>>>

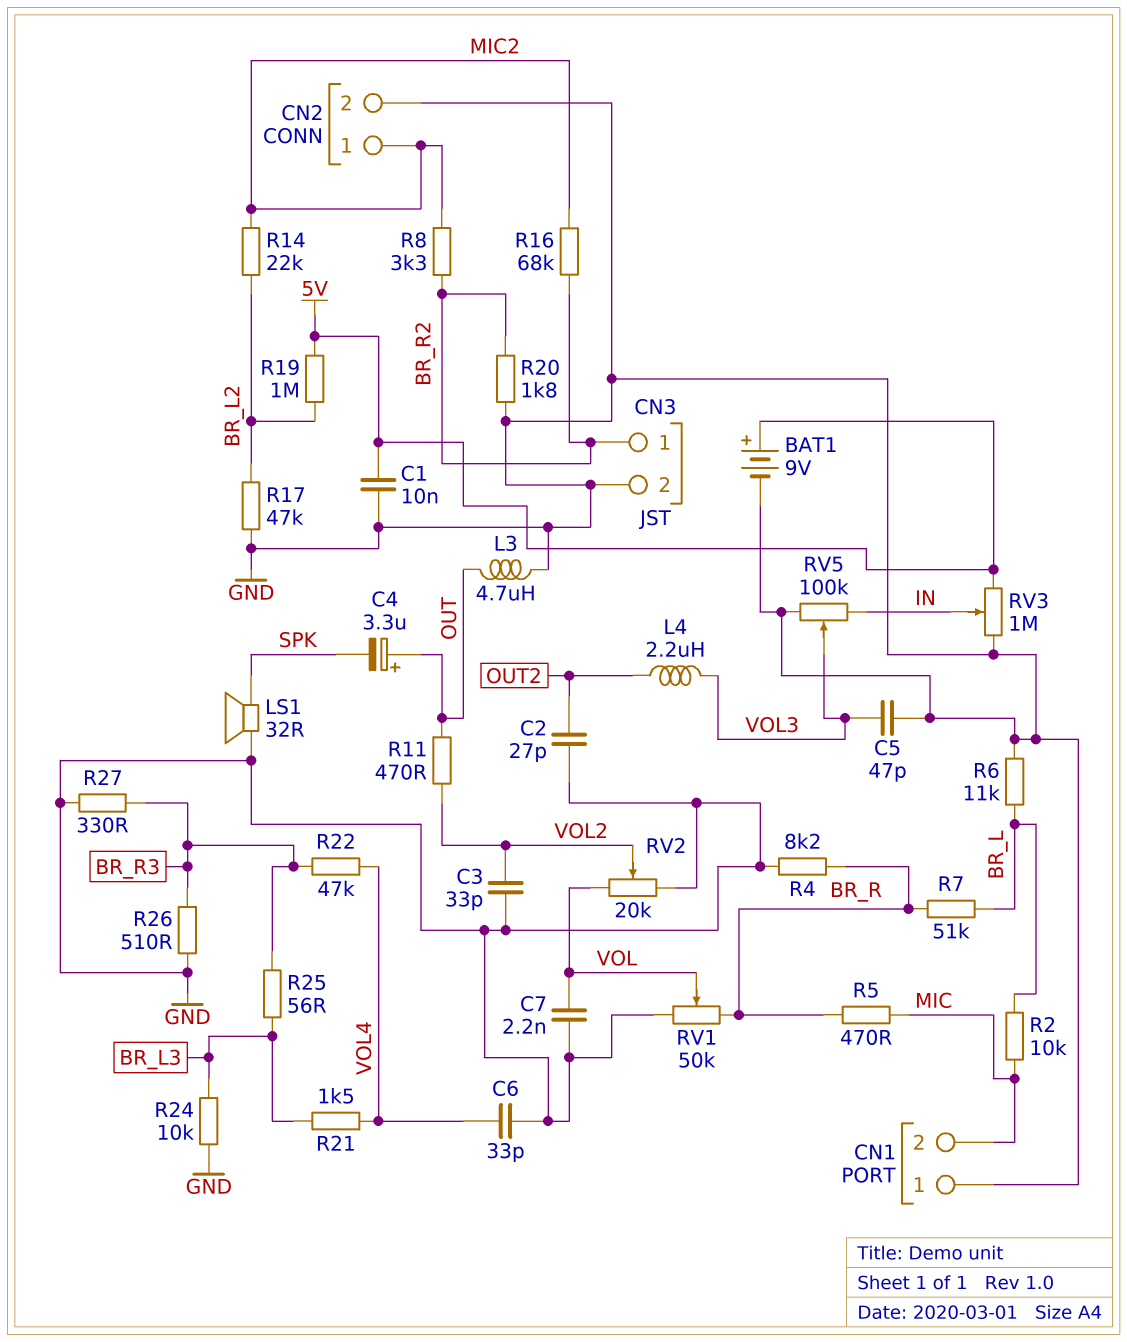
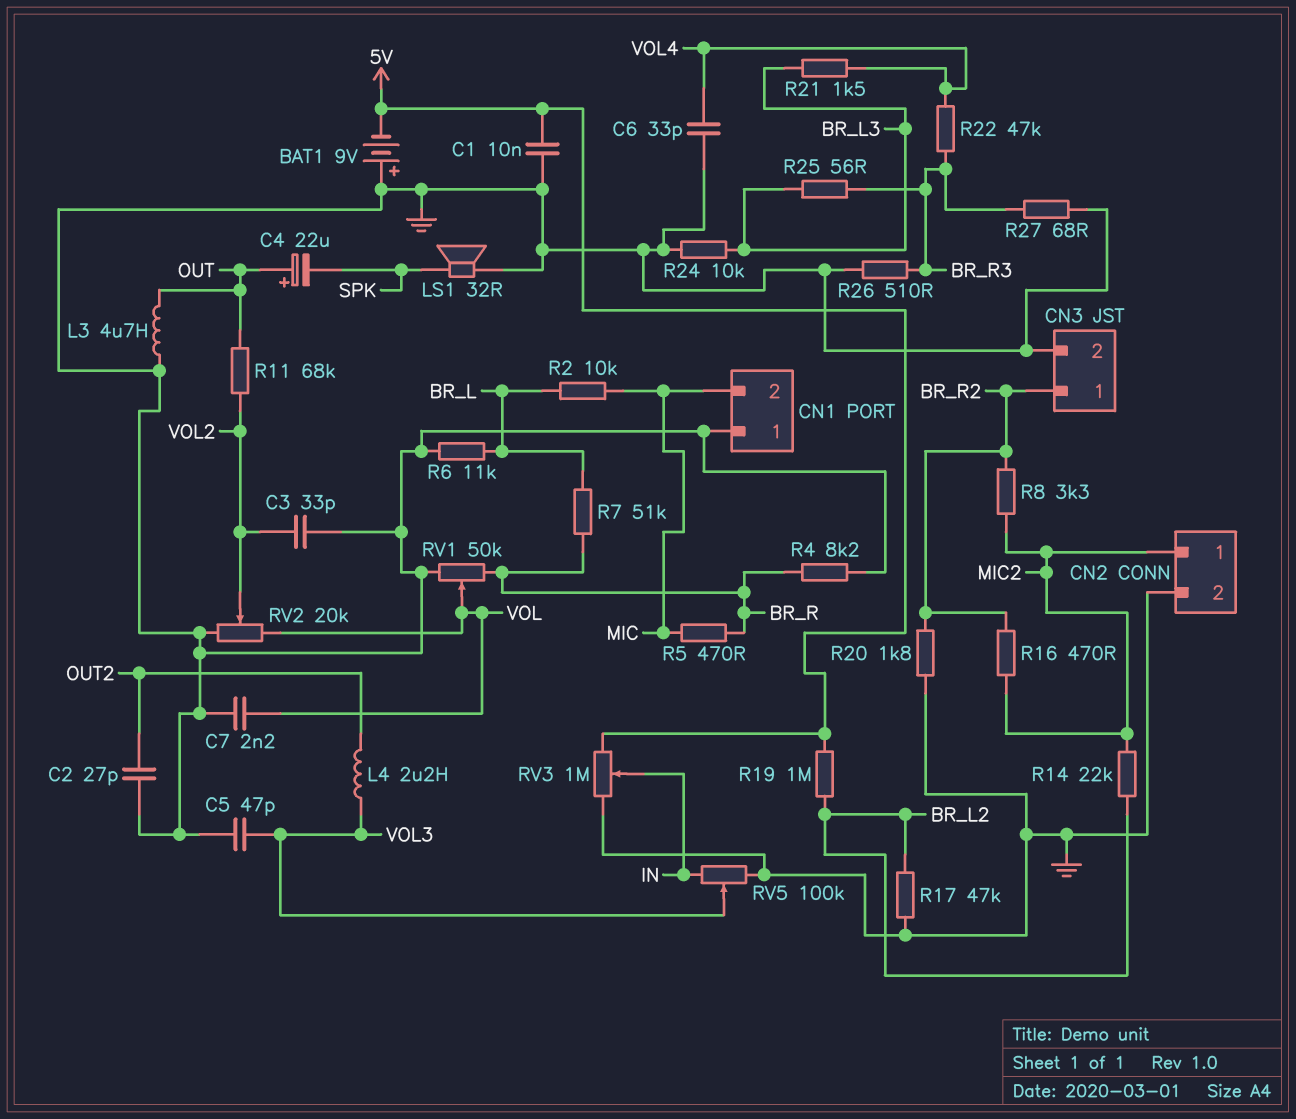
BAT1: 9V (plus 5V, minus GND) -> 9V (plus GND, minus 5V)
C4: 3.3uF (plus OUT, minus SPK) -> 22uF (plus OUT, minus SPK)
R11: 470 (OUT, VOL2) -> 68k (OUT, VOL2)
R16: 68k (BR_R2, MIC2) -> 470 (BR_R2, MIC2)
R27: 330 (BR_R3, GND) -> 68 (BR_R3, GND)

<<<

TASK DIRECTIONS =
Where a line in the records above contains the word "plus", copy that line.

ANSWER BOX =
BAT1: 9V (plus 5V, minus GND) -> 9V (plus GND, minus 5V)
C4: 3.3uF (plus OUT, minus SPK) -> 22uF (plus OUT, minus SPK)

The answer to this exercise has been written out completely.